TASK ITEM » Determine how many lines below hold the string "none". Reply with the number alone.

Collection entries
[Start of section]

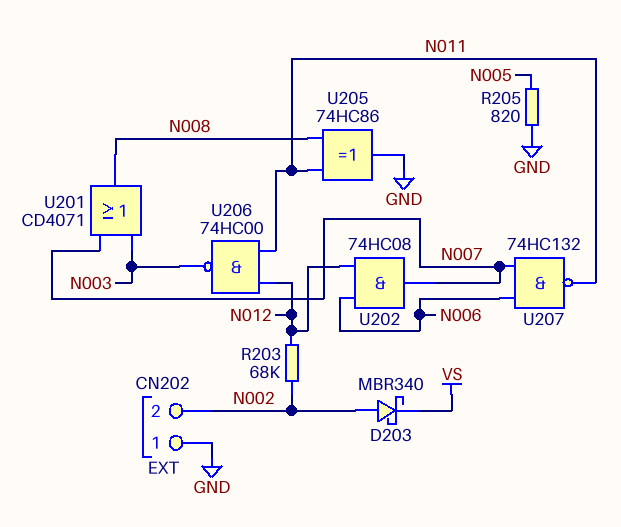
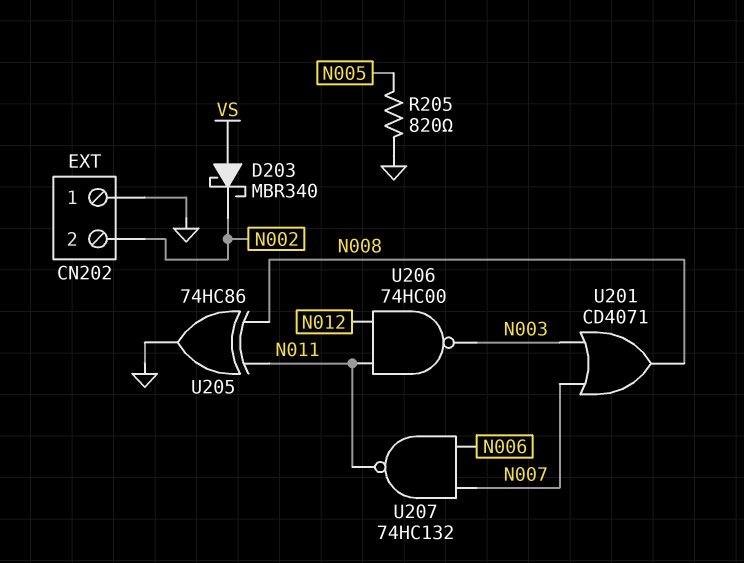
D203: schottky MBR340 (A N002, K VS) -> schottky MBR340 (A VS, K N002)
R203: 68k (N002, N012) -> none
U202: AND 74HC08 (in N006, in N012, out N007) -> none

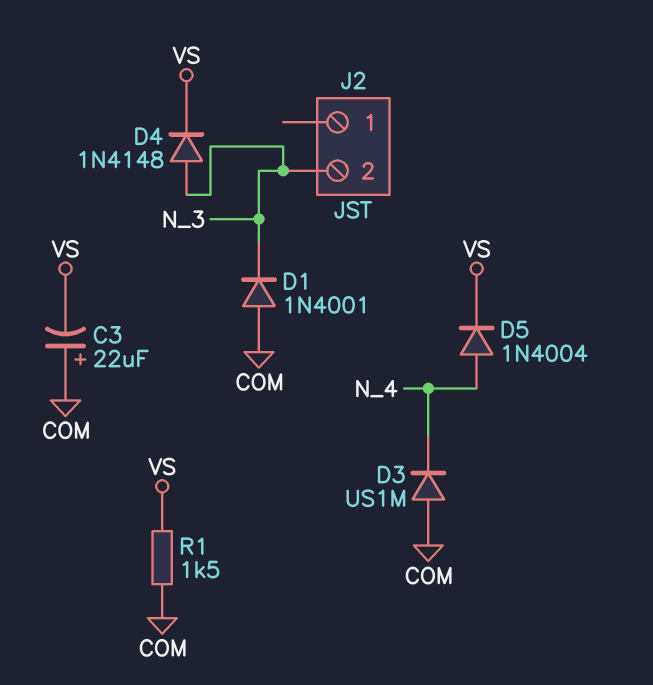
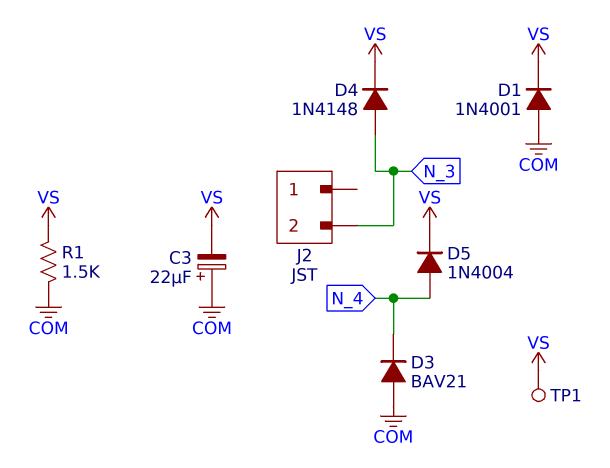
D1: diode 1N4001 (A COM, K N_3) -> diode 1N4001 (A COM, K VS)
D3: diode US1M (A COM, K N_4) -> diode BAV21 (A COM, K N_4)
TP1: none -> test point (VS)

[End of section]

SOLUTION FOR THIS EXERCISE » 3